Work task. Take the line that contains "red nut: 8 -> 10" and every line after it in the material below, and quote them exactly.

Data to examine.
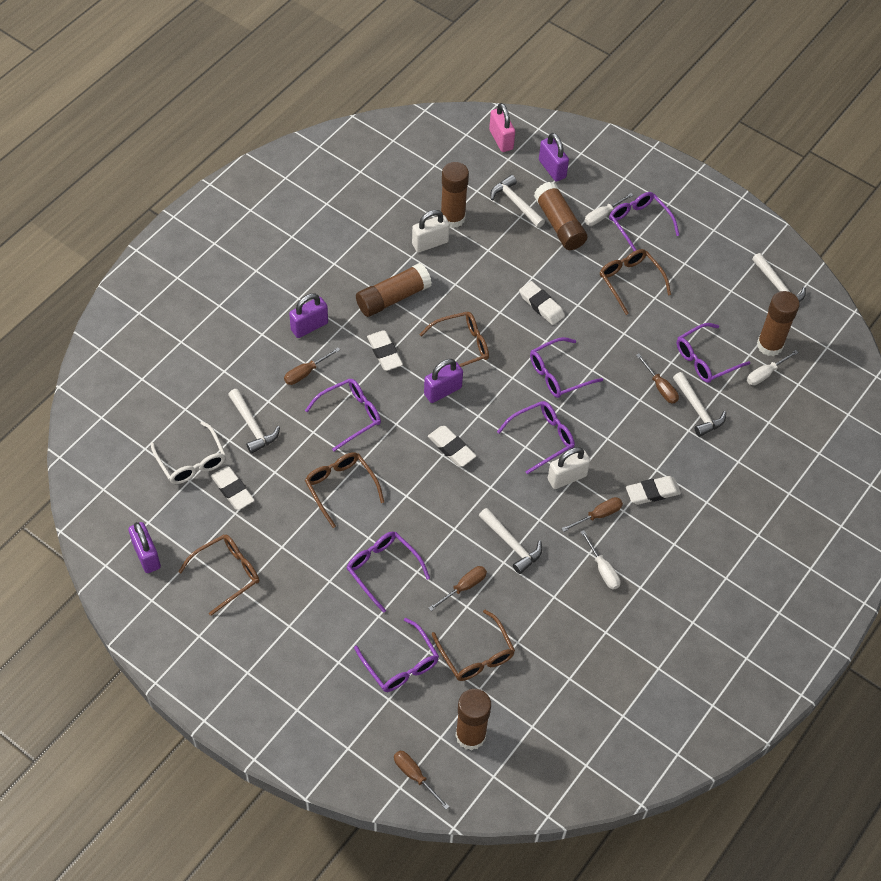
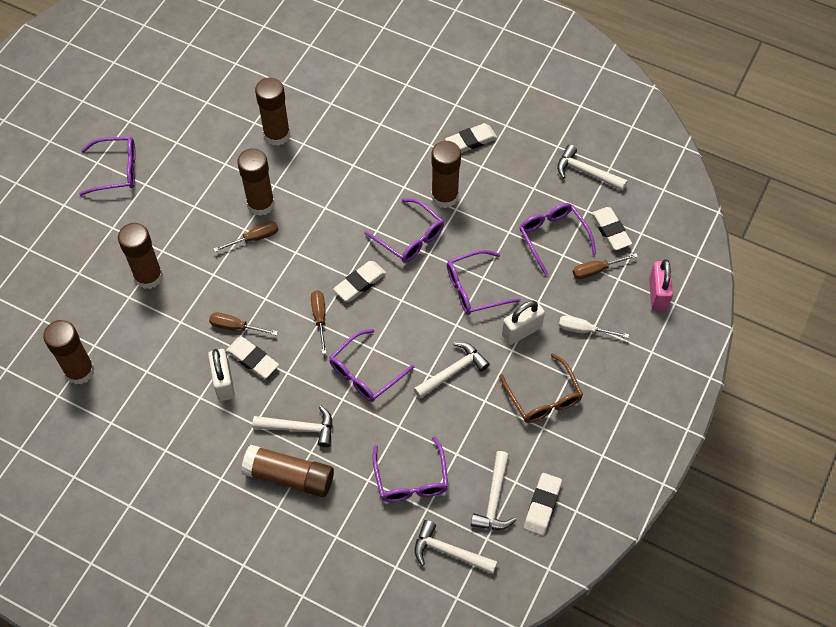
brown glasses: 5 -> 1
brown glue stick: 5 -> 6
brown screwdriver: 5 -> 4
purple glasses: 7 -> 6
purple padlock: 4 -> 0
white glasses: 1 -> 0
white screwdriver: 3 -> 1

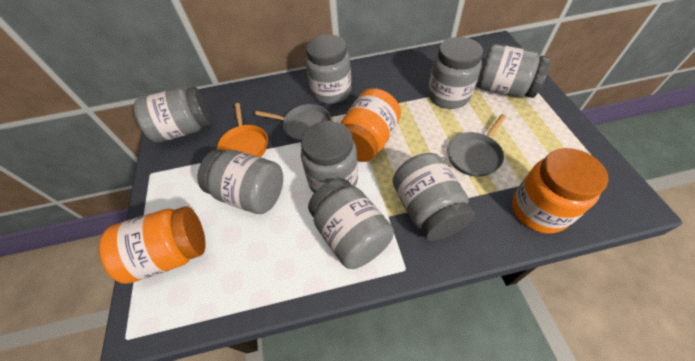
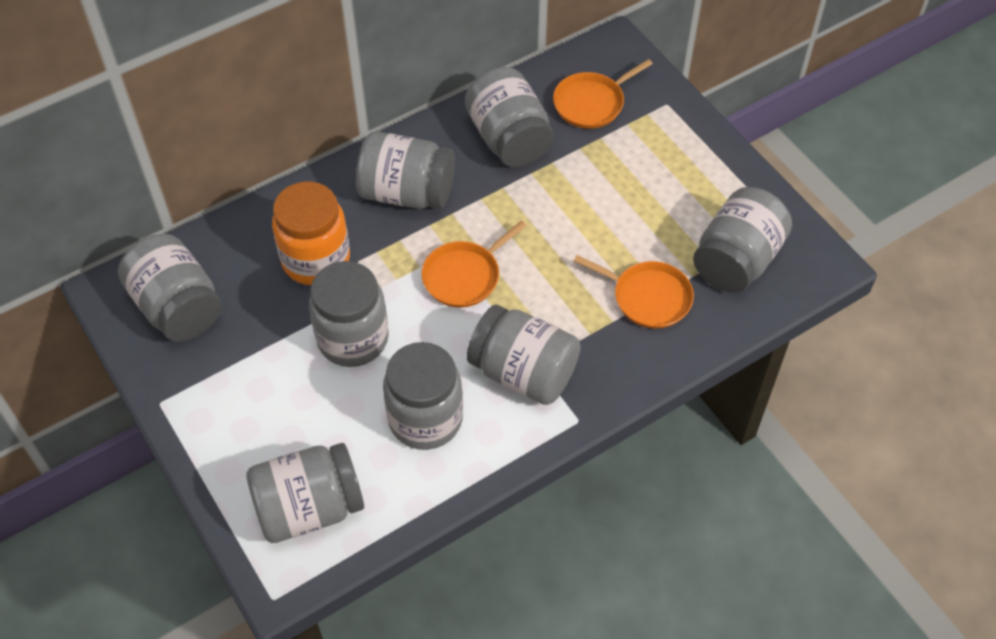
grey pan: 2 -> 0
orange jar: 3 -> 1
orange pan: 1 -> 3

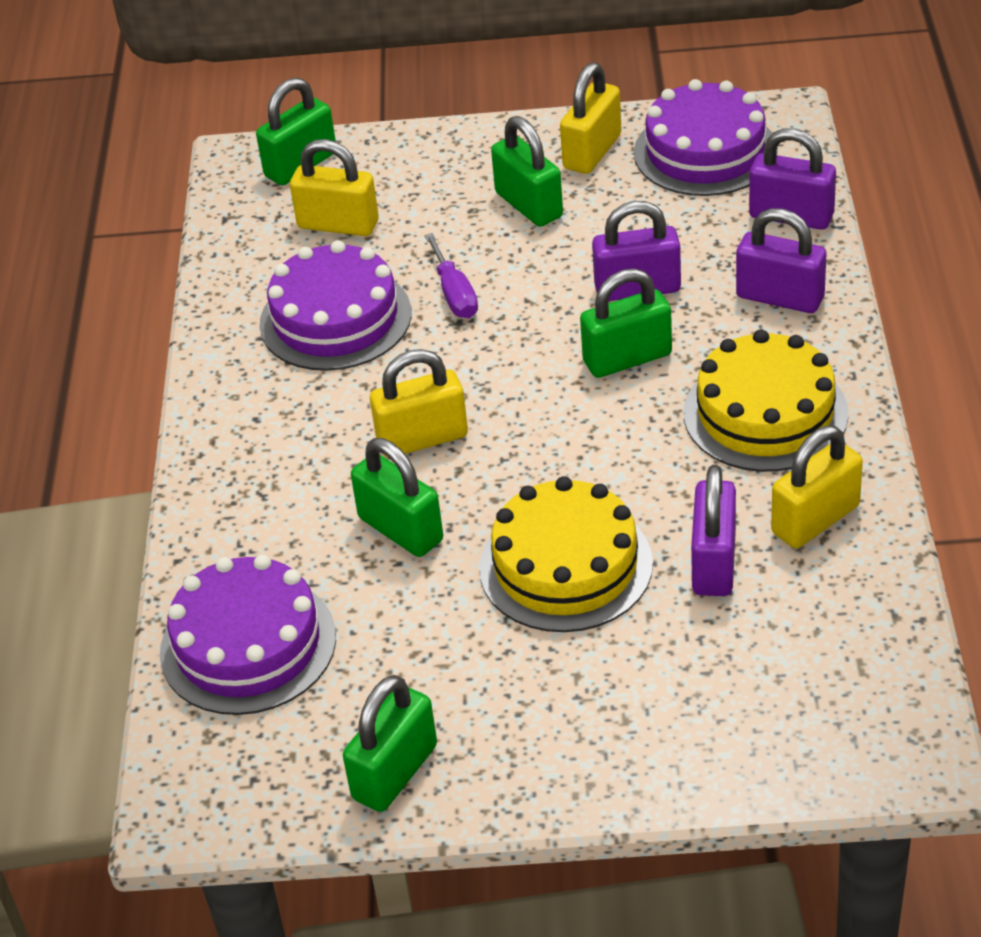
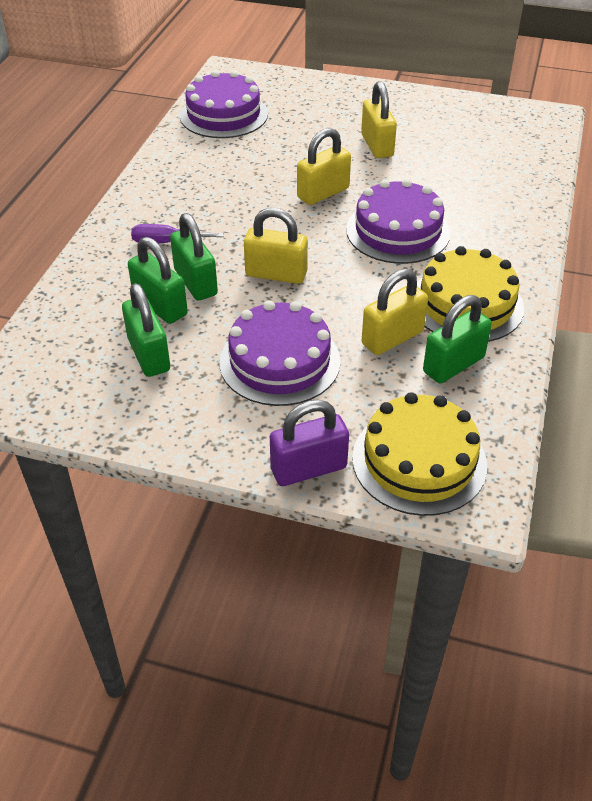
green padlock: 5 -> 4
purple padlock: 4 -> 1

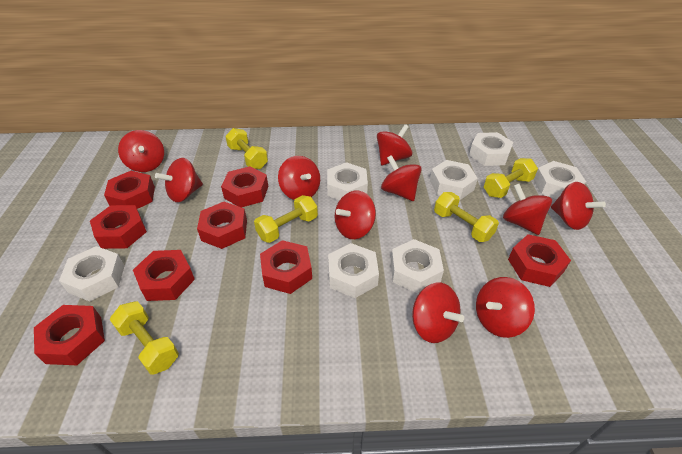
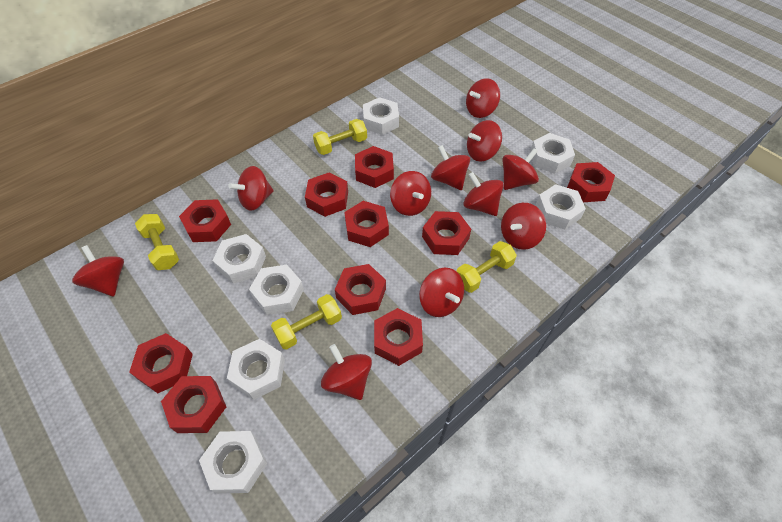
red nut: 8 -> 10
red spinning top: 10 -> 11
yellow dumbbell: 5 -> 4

Task result.
red nut: 8 -> 10
red spinning top: 10 -> 11
yellow dumbbell: 5 -> 4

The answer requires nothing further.